WHAT IS REQUIRED
Which lines in the data below contain the string "kern"? Pick out each one and copy it in full.

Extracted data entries
---
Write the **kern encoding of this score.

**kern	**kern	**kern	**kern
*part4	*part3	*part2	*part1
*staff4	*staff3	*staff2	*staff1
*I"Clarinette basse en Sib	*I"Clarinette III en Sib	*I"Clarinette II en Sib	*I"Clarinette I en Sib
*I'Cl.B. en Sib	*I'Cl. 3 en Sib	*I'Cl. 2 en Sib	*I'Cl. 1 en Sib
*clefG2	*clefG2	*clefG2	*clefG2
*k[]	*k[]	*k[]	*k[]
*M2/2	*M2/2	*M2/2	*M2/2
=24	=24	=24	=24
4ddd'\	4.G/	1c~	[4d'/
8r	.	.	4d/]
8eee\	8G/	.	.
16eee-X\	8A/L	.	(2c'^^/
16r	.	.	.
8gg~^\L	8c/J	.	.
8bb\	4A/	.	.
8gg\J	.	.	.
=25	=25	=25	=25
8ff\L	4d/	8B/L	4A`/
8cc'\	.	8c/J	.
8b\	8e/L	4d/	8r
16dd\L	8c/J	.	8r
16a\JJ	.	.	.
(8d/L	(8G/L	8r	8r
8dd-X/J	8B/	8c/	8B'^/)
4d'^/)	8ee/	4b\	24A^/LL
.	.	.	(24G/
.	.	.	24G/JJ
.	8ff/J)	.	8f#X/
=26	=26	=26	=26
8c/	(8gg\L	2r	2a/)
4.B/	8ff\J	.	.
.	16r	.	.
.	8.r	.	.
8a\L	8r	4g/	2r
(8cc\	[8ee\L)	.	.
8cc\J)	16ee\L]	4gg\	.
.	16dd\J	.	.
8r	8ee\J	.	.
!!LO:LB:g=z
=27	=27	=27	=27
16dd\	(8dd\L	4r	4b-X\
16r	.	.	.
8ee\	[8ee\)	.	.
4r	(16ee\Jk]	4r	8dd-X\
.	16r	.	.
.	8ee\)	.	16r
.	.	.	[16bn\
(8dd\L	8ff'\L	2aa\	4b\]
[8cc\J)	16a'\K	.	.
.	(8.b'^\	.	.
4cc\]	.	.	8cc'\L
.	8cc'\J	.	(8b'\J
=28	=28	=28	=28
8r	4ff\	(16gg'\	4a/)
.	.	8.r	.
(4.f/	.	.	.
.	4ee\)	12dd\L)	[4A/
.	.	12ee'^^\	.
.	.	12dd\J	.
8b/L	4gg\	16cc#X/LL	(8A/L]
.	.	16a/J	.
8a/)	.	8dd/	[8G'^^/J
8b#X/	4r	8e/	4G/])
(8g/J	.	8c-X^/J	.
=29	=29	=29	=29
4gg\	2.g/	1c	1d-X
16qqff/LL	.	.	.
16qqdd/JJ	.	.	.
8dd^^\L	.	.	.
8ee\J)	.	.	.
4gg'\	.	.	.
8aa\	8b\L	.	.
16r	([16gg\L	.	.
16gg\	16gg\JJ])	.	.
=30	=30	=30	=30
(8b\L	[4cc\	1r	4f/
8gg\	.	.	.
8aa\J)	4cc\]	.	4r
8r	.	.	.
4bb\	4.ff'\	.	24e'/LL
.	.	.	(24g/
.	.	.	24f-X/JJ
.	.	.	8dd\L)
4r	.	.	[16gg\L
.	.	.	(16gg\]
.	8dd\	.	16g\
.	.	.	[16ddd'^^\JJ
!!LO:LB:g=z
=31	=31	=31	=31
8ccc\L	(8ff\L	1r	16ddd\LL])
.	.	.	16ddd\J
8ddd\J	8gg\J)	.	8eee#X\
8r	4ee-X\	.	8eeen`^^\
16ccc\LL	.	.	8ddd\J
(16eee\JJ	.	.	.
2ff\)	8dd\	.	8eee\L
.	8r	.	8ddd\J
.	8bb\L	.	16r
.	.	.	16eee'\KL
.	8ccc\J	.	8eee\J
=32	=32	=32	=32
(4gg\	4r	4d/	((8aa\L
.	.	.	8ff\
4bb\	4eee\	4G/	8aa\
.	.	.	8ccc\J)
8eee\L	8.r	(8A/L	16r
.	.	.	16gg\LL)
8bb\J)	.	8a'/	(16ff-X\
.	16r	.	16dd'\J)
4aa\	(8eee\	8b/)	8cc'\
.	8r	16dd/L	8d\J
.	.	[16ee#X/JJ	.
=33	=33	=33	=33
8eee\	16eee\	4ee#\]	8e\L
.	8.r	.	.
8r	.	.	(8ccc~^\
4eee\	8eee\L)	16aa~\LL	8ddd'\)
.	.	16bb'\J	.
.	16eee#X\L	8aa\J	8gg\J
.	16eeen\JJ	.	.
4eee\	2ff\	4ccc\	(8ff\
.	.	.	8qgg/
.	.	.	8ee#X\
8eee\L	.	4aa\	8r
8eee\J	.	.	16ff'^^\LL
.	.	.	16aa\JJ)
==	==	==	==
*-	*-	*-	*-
---
FINAL RESULT
Write the **kern encoding of this score.
**kern	**kern	**kern	**kern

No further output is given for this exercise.